### What is being asked
The records below are to be repeated exactly, and their pictures left out.

+++ Provided data

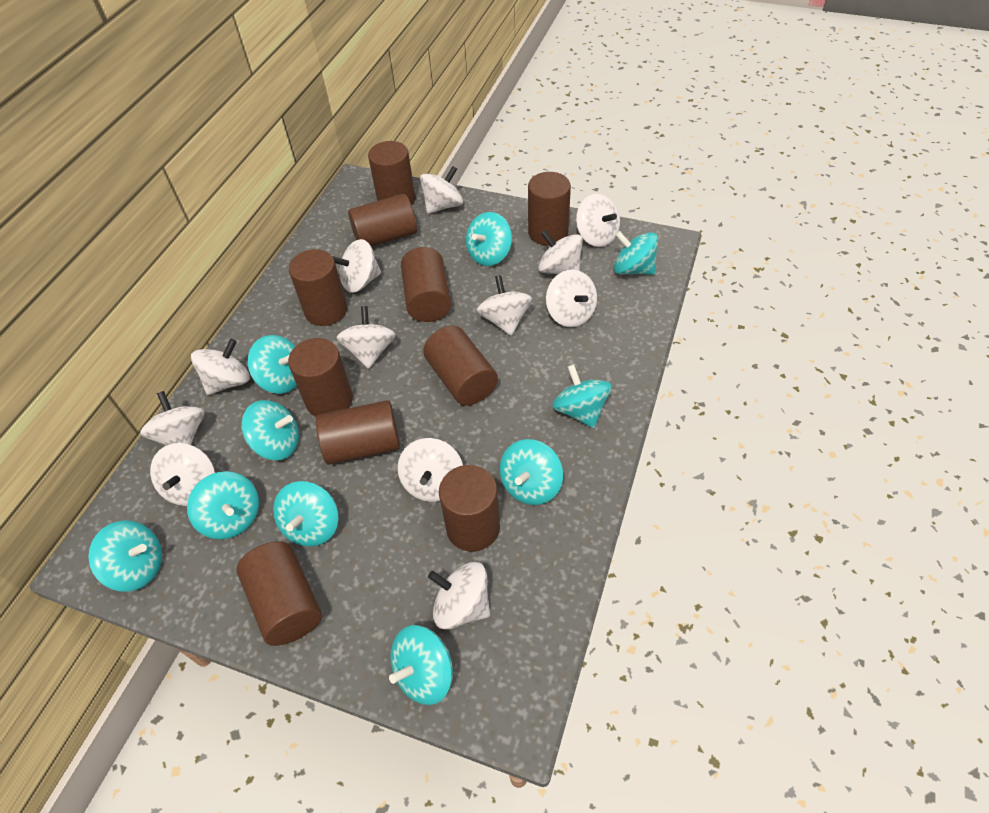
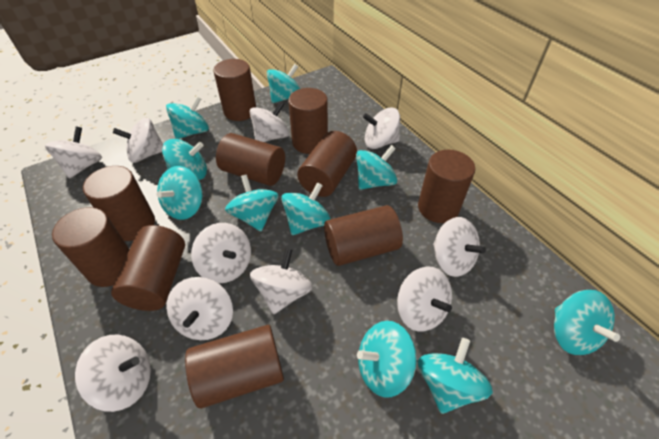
white spinning top: 12 -> 10

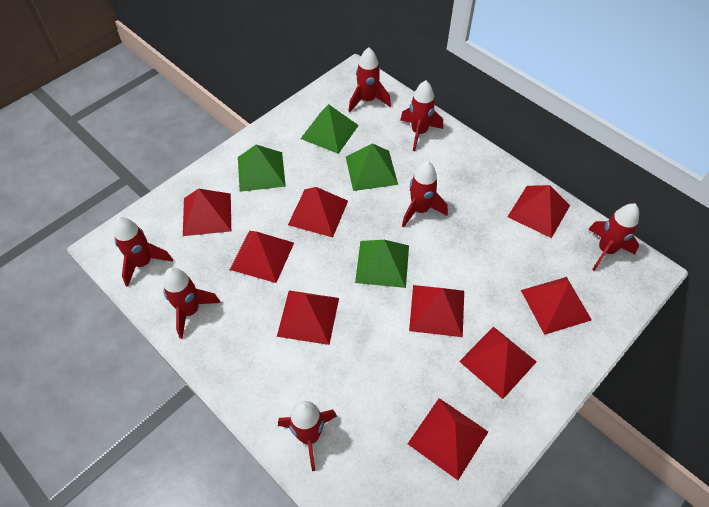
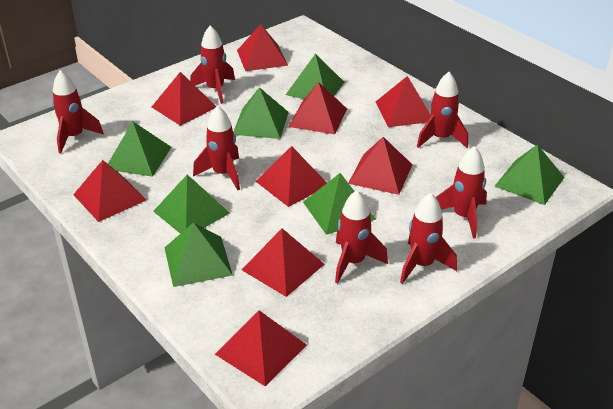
green pyramid: 4 -> 7

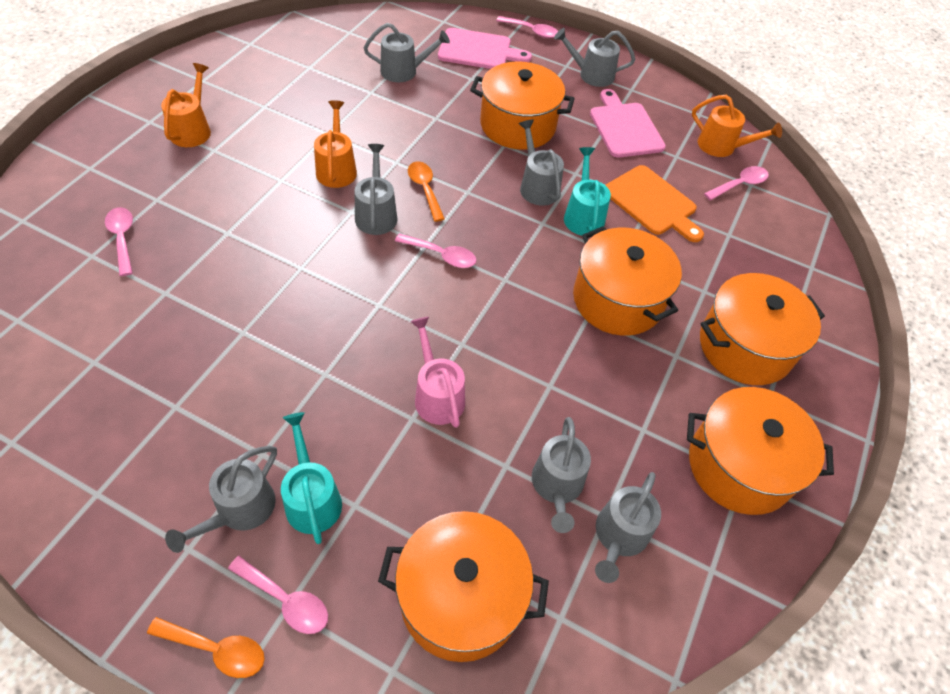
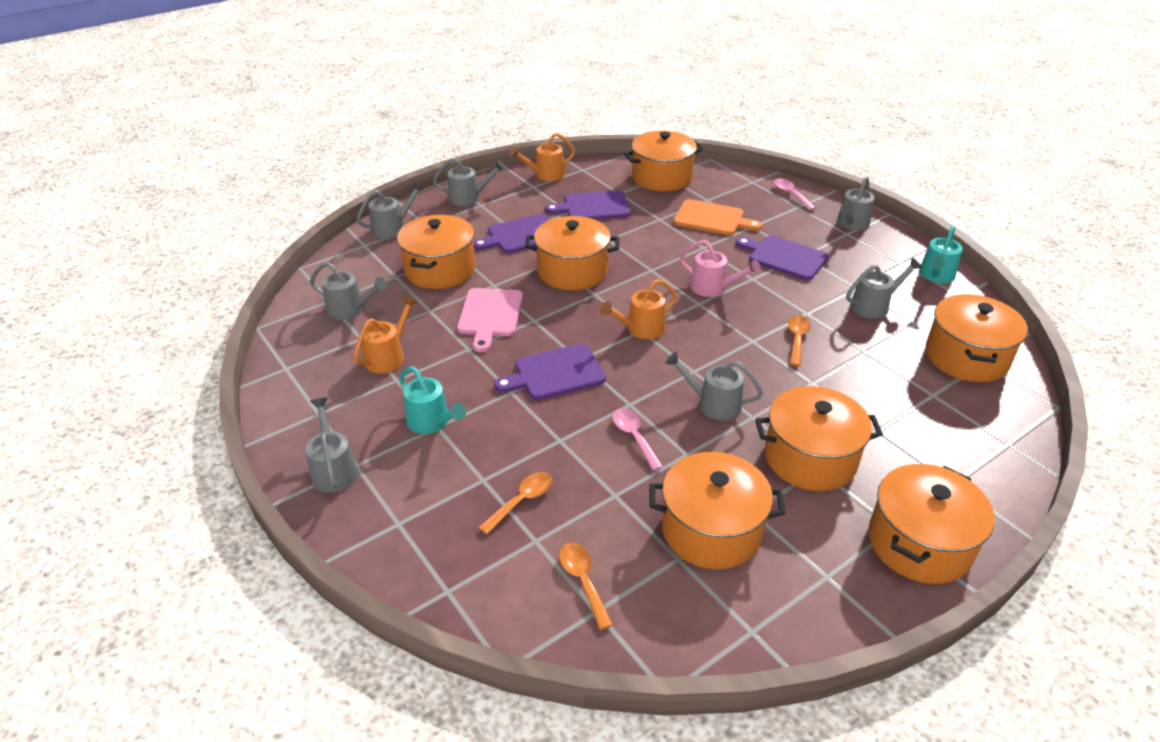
orange pot: 5 -> 7
orange spoon: 2 -> 3
pink cutting board: 2 -> 1
pink spoon: 5 -> 2
purple cutting board: 0 -> 4

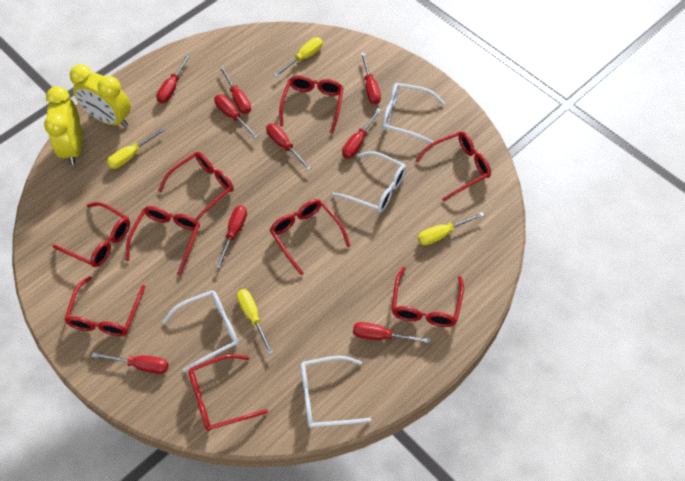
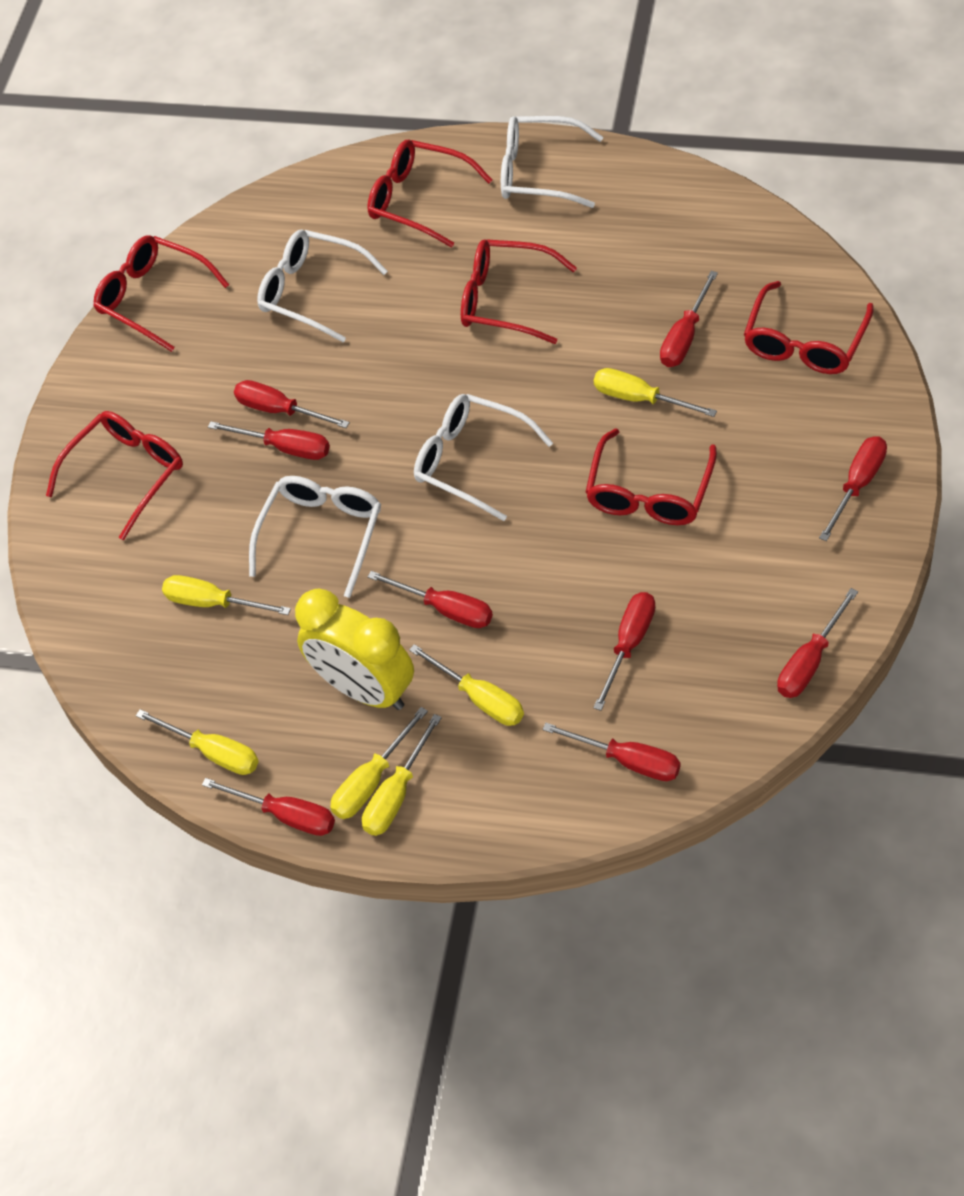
red glasses: 9 -> 6
yellow clock: 2 -> 1
yellow screwdriver: 4 -> 6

++++++

### Response
white spinning top: 12 -> 10

green pyramid: 4 -> 7

orange pot: 5 -> 7
orange spoon: 2 -> 3
pink cutting board: 2 -> 1
pink spoon: 5 -> 2
purple cutting board: 0 -> 4

red glasses: 9 -> 6
yellow clock: 2 -> 1
yellow screwdriver: 4 -> 6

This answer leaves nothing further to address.